[[ Records provided, beginning ]]

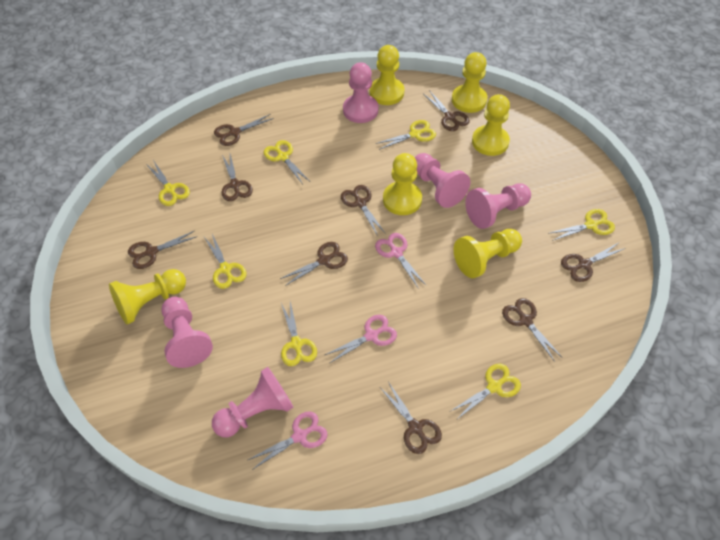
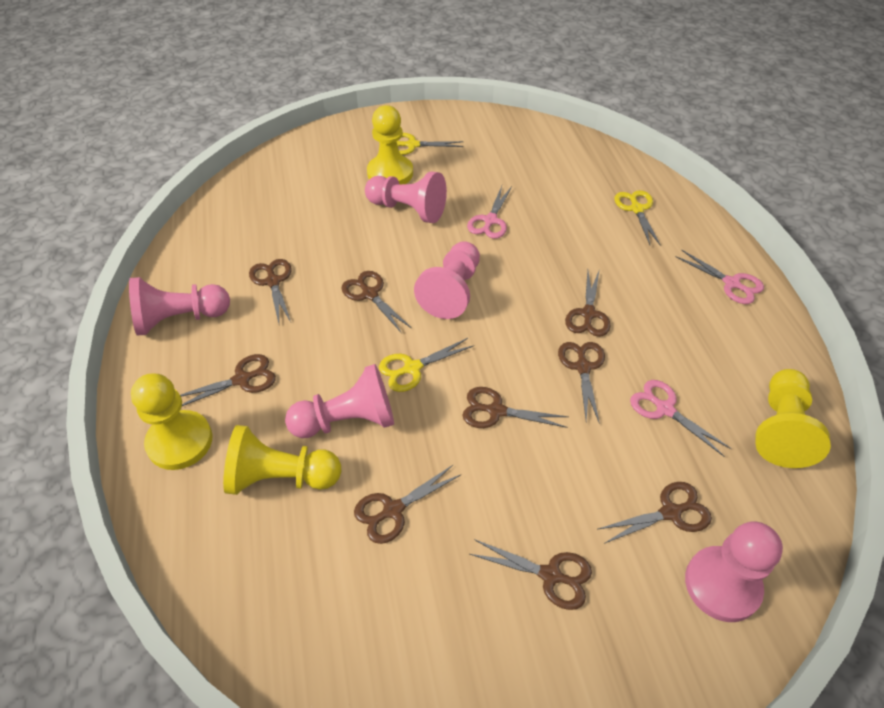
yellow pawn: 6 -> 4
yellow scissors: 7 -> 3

[[ Records provided, end ]]
[[ Records provided, beginning ]]

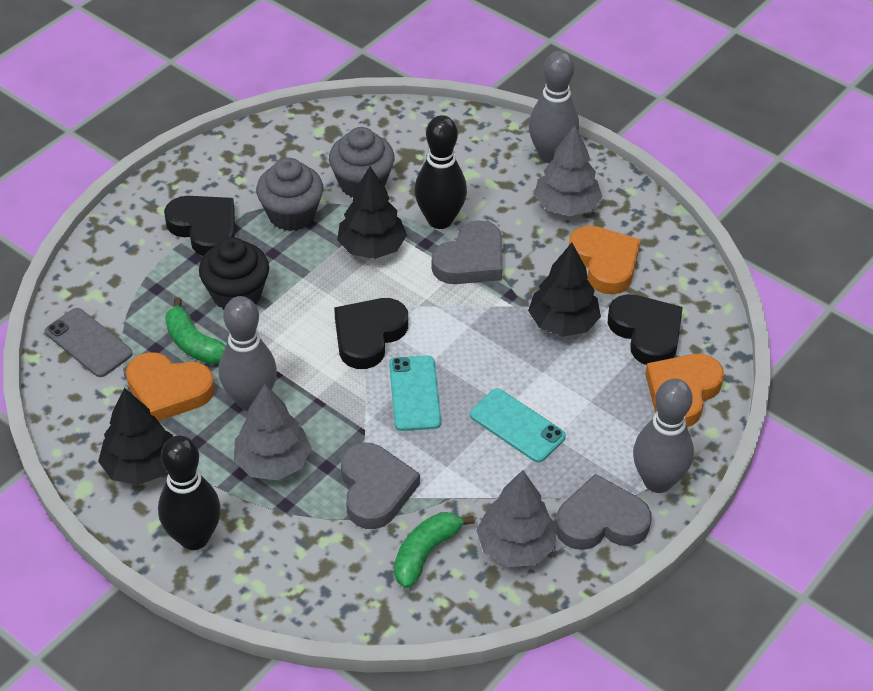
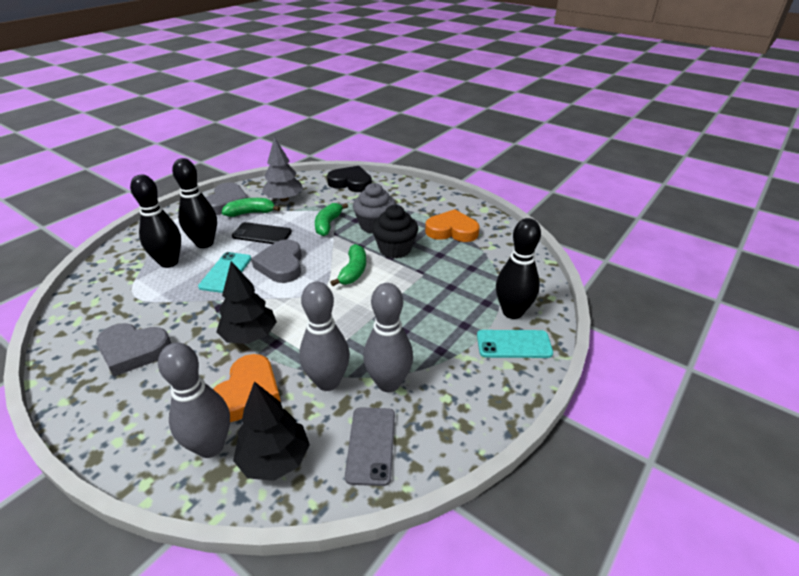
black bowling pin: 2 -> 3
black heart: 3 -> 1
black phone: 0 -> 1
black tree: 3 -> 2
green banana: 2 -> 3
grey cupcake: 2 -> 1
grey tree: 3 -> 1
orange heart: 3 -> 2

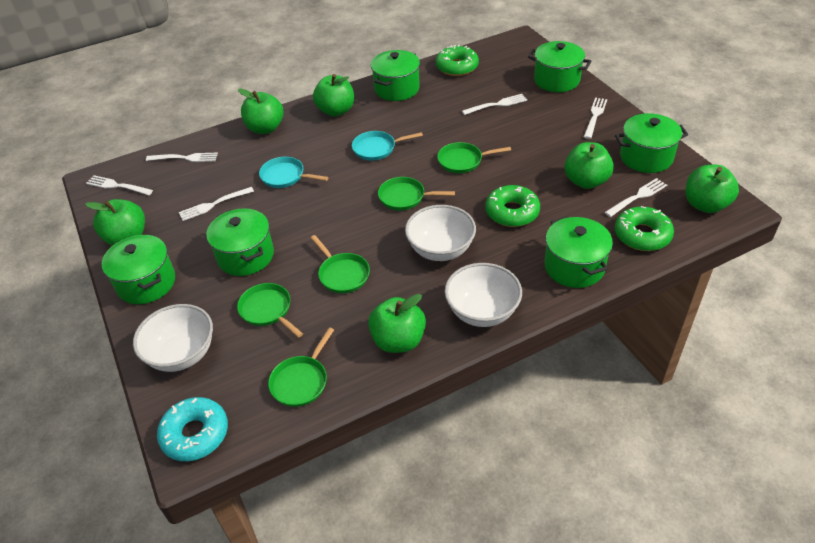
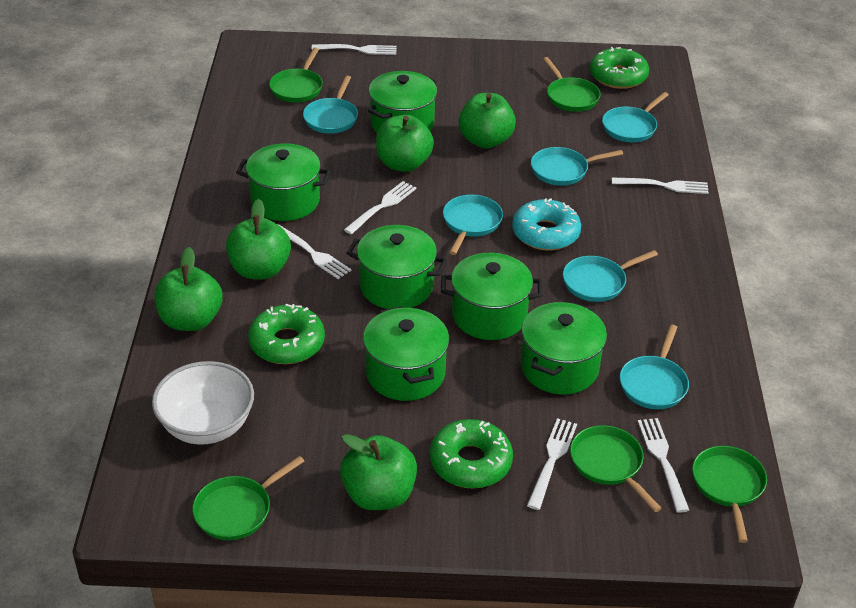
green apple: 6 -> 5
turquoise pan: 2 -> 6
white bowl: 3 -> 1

[[ Records provided, end ]]

◆ Task instructions ◆
Wherever a line in the data above contains the word "black", copy that line.

◆ Solution to the problem ◆
black bowling pin: 2 -> 3
black heart: 3 -> 1
black phone: 0 -> 1
black tree: 3 -> 2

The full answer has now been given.